Data records:

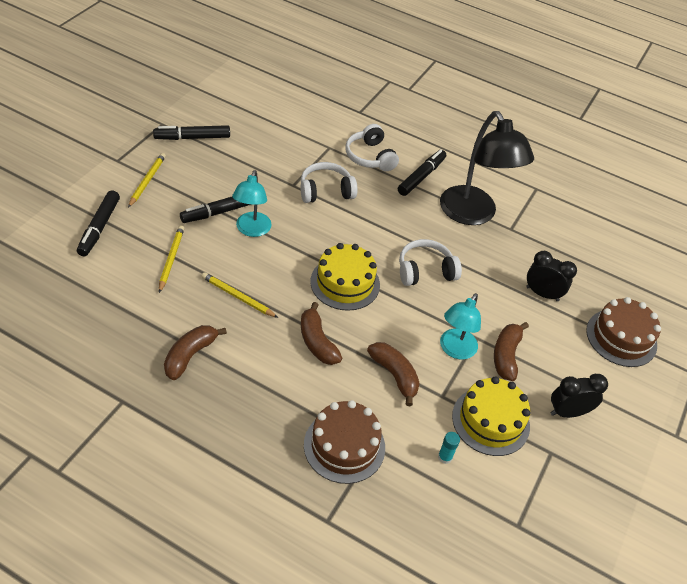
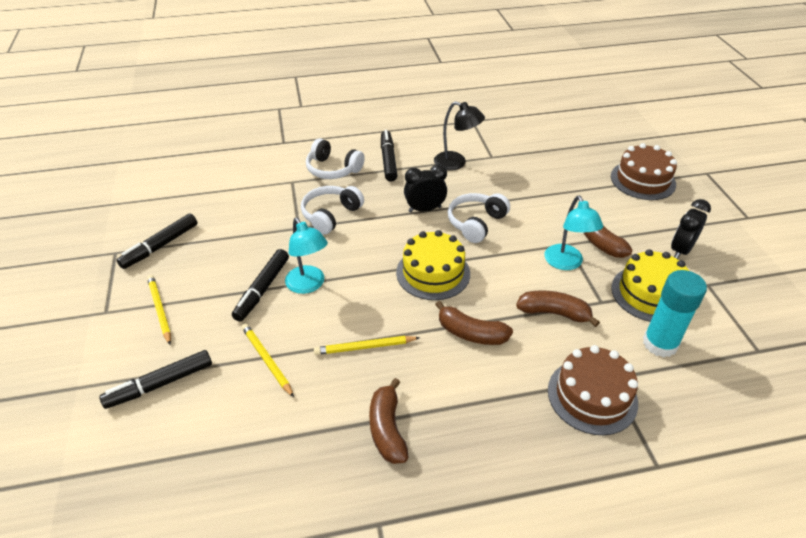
camera: 35 degrees left, 5 degrees down
black marker [77,191,120,256] -> black marker turned 90 degrees clockwise [99,350,212,409]
turquoise glue stick [438,432,460,464] -> turquoise glue stick [643,270,707,357], size x2.29
black lamp [440,111,534,225] -> black lamp [434,101,485,171], size x0.58
black clock [527,251,577,301] -> black clock moved to [404,164,447,212]

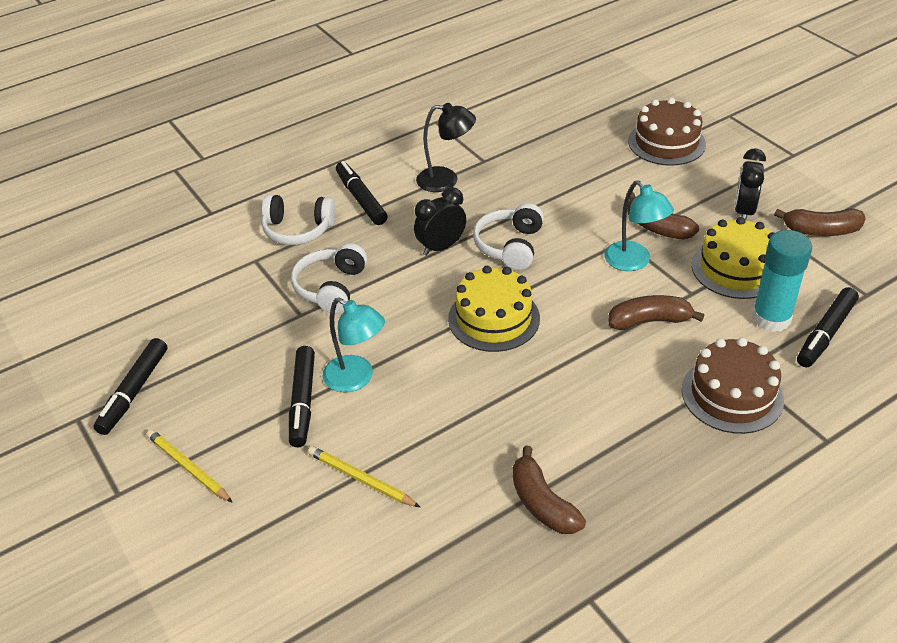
camera: 20 degrees left, 0 degrees up
black marker [99,350,212,409] -> black marker moved to [797,287,859,367]
yellow pencil [314,336,420,355] -> none
brown banana [435,301,513,345] -> brown banana moved to [774,208,866,236]

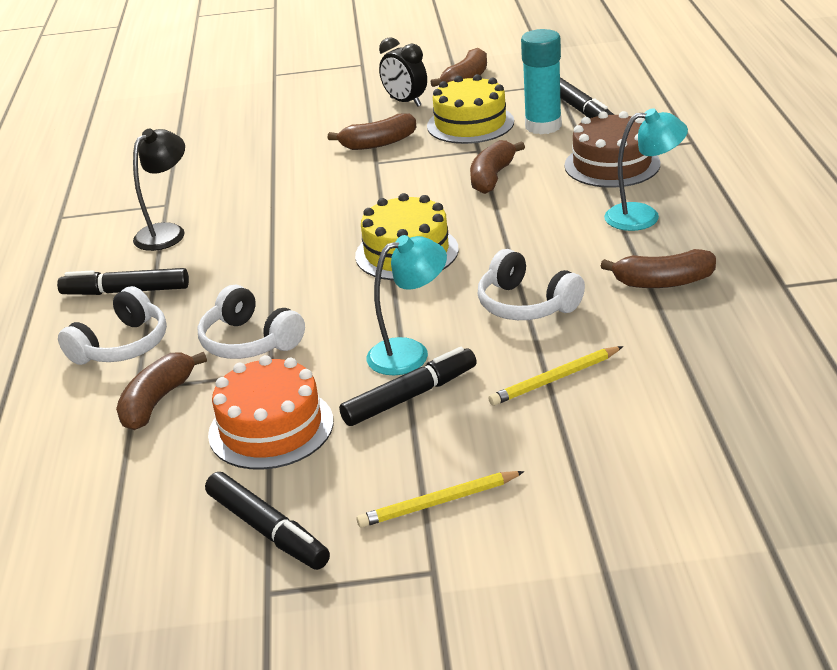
camera: 60 degrees left, 10 degrees down
black marker [289,346,315,447] -> black marker turned 60 degrees counterclockwise [339,347,477,426]
black clock [414,187,466,256] -> none
white headphones [473,203,544,270] -> white headphones moved to [478,249,585,320]
turquoise lamp [604,180,674,271] -> turquoise lamp moved to [604,108,688,231]
brown cake [628,98,706,166] -> none
none -> brown banana [116,352,207,430]
none -> orange cake [208,355,333,470]

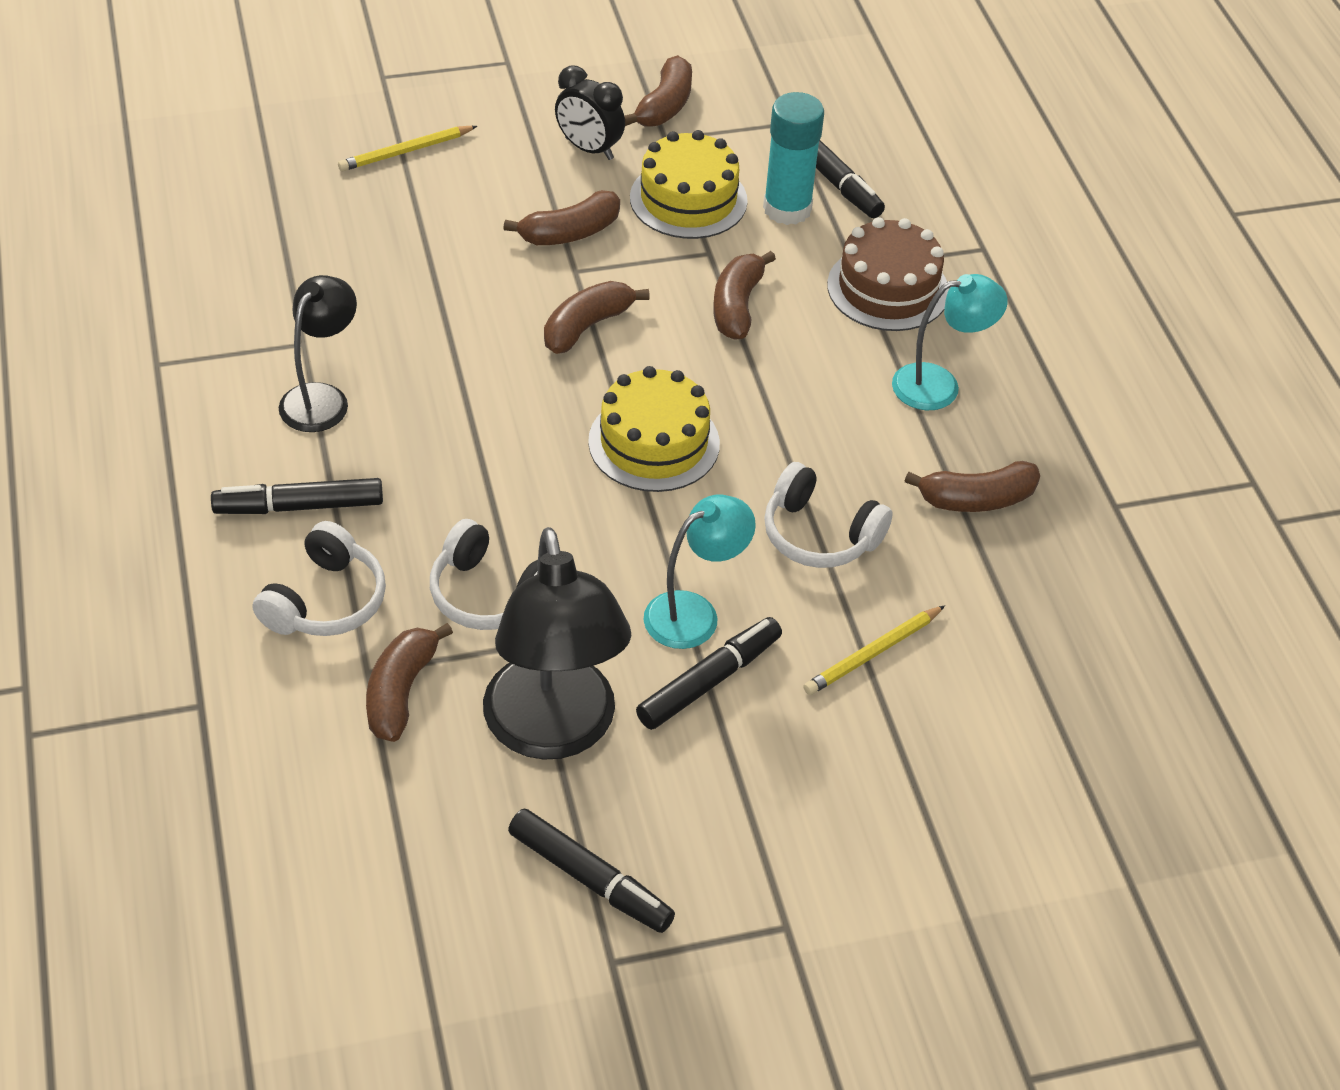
camera: 15 degrees left, 15 degrees up
orange cake [208,355,333,470] -> black lamp [483,527,631,760]
yellow pencil [356,471,524,528] -> yellow pencil moved to [338,126,477,171]
none -> brown banana [544,281,650,354]

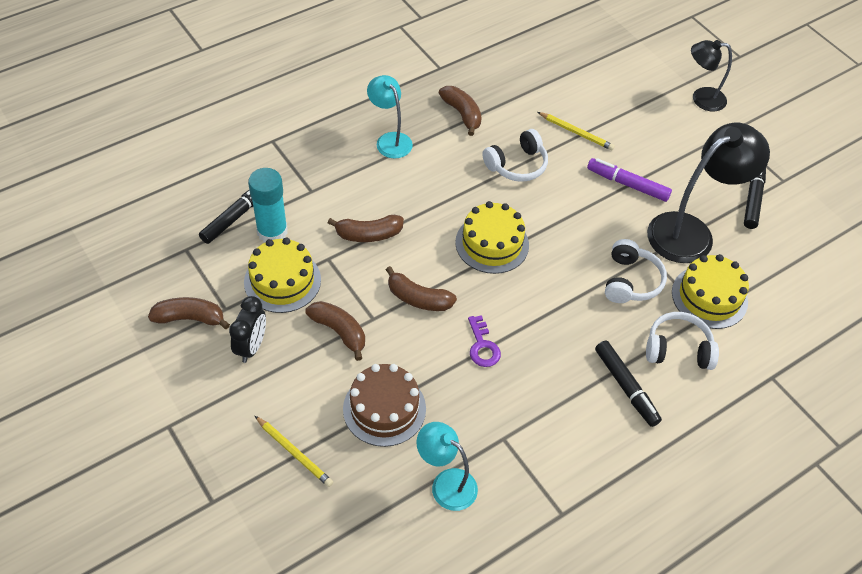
camera: 110 degrees left, 5 degrees up
black lamp [279,275,357,432] -> black lamp moved to [691,40,732,111]
brown banana [366,623,453,742] -> yellow cake [672,254,749,329]
black marker [636,617,782,730] -> purple marker [587,158,672,202]
turquoise lamp [644,494,756,649] -> turquoise lamp moved to [416,422,478,511]
white headphones [764,462,893,568] -> white headphones turned 45 degrees clockwise [482,129,548,182]
brown cake [827,217,949,331] -> brown cake moved to [343,364,426,447]
none -> purple key [468,315,501,367]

__PROBLEM REQUIREMENTS__. Without including any picture, print all of the entries above exactly.

__WORKED SOLUTION__.
camera: 35 degrees left, 5 degrees down
black marker [77,191,120,256] -> black marker turned 90 degrees clockwise [99,350,212,409]
turquoise glue stick [438,432,460,464] -> turquoise glue stick [643,270,707,357], size x2.29
black lamp [440,111,534,225] -> black lamp [434,101,485,171], size x0.58
black clock [527,251,577,301] -> black clock moved to [404,164,447,212]

camera: 20 degrees left, 0 degrees up
black marker [99,350,212,409] -> black marker moved to [797,287,859,367]
yellow pencil [314,336,420,355] -> none
brown banana [435,301,513,345] -> brown banana moved to [774,208,866,236]

camera: 60 degrees left, 10 degrees down
black marker [289,346,315,447] -> black marker turned 60 degrees counterclockwise [339,347,477,426]
black clock [414,187,466,256] -> none
white headphones [473,203,544,270] -> white headphones moved to [478,249,585,320]
turquoise lamp [604,180,674,271] -> turquoise lamp moved to [604,108,688,231]
brown cake [628,98,706,166] -> none
none -> brown banana [116,352,207,430]
none -> orange cake [208,355,333,470]

camera: 15 degrees left, 15 degrees up
orange cake [208,355,333,470] -> black lamp [483,527,631,760]
yellow pencil [356,471,524,528] -> yellow pencil moved to [338,126,477,171]
none -> brown banana [544,281,650,354]

camera: 110 degrees left, 5 degrees up
black lamp [279,275,357,432] -> black lamp moved to [691,40,732,111]
brown banana [366,623,453,742] -> yellow cake [672,254,749,329]
black marker [636,617,782,730] -> purple marker [587,158,672,202]
turquoise lamp [644,494,756,649] -> turquoise lamp moved to [416,422,478,511]
white headphones [764,462,893,568] -> white headphones turned 45 degrees clockwise [482,129,548,182]
brown cake [827,217,949,331] -> brown cake moved to [343,364,426,447]
none -> purple key [468,315,501,367]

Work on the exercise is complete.